Work required: Print the data below again in full, exactly as it stands, with no images.

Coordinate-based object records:

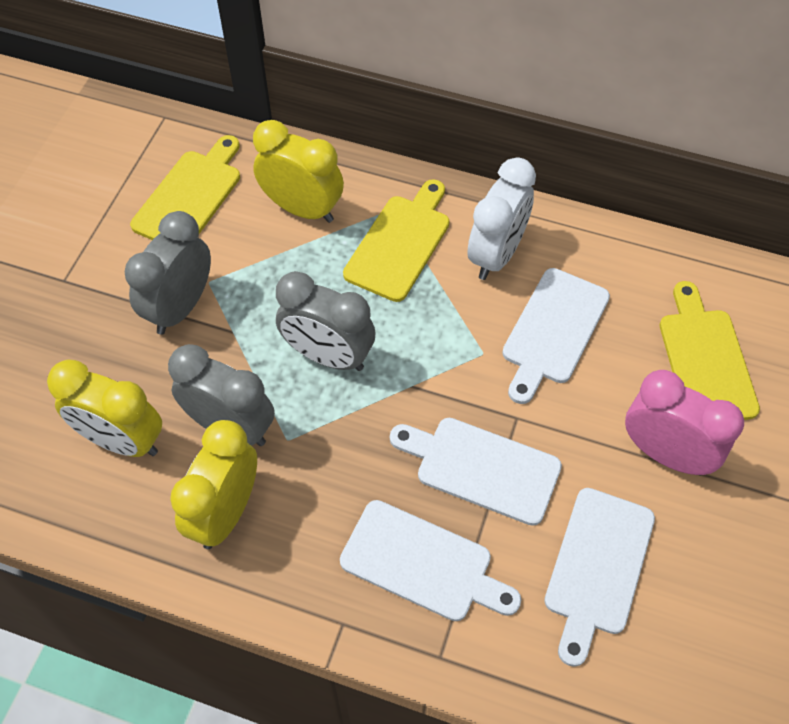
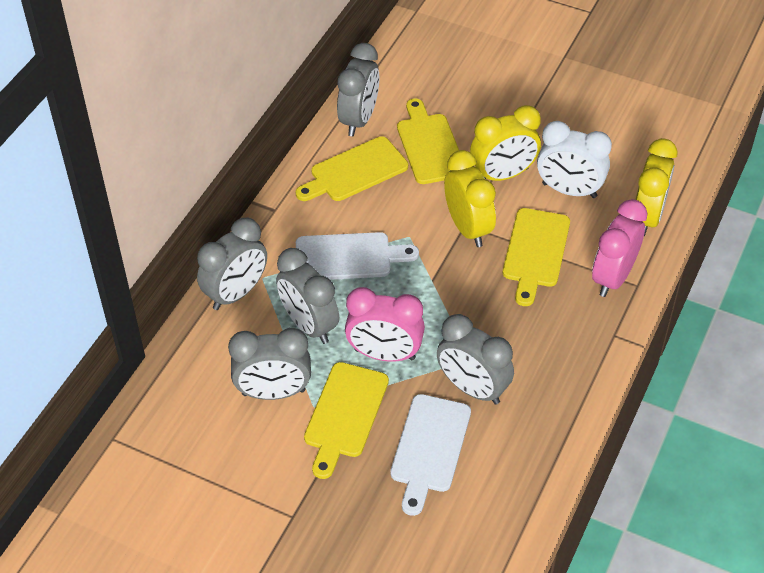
grey clock: 3 -> 5
pink clock: 1 -> 2
white cutting board: 4 -> 2
yellow cutting board: 3 -> 4

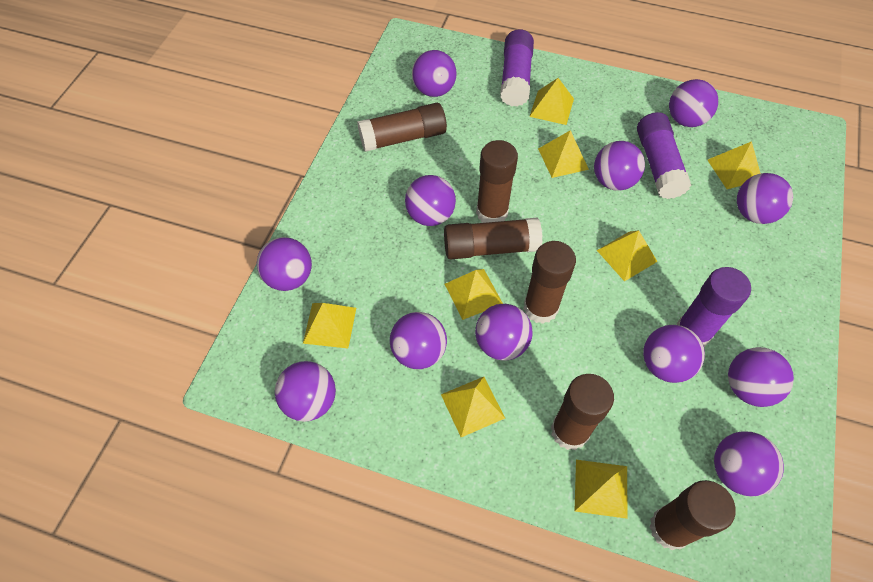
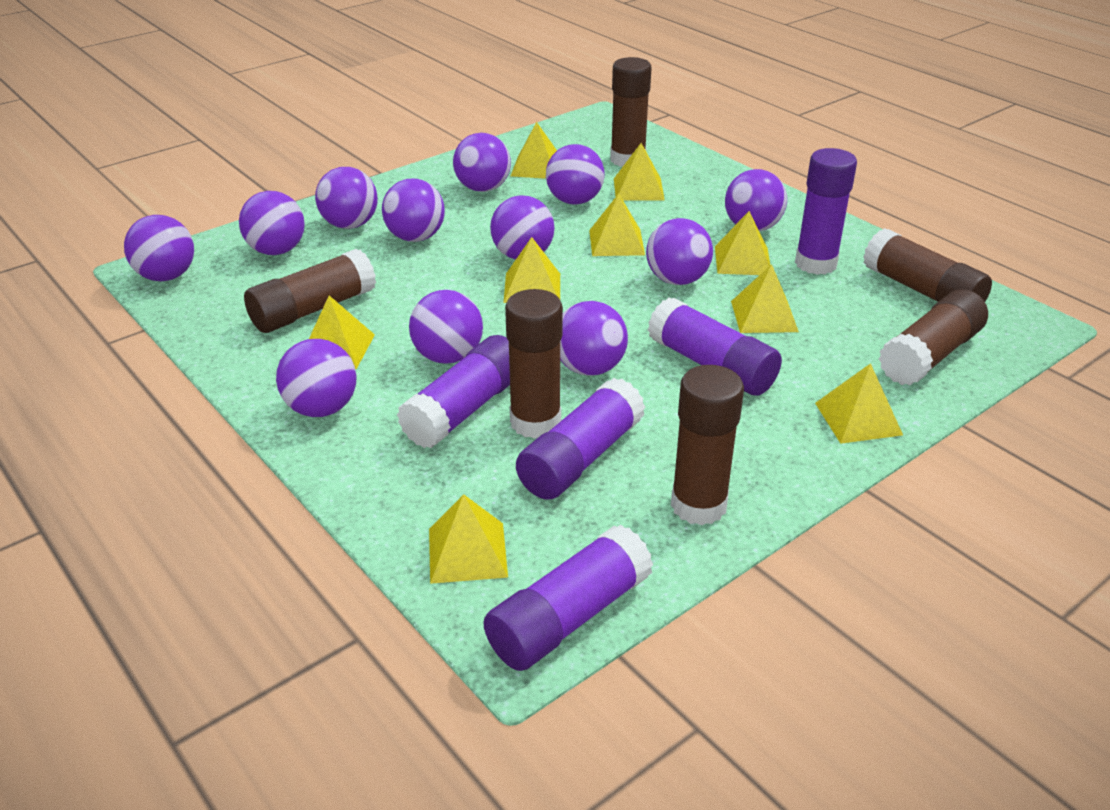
purple glue stick: 3 -> 5
yellow pyramid: 8 -> 9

Result for this exercise:
grey clock: 3 -> 5
pink clock: 1 -> 2
white cutting board: 4 -> 2
yellow cutting board: 3 -> 4

purple glue stick: 3 -> 5
yellow pyramid: 8 -> 9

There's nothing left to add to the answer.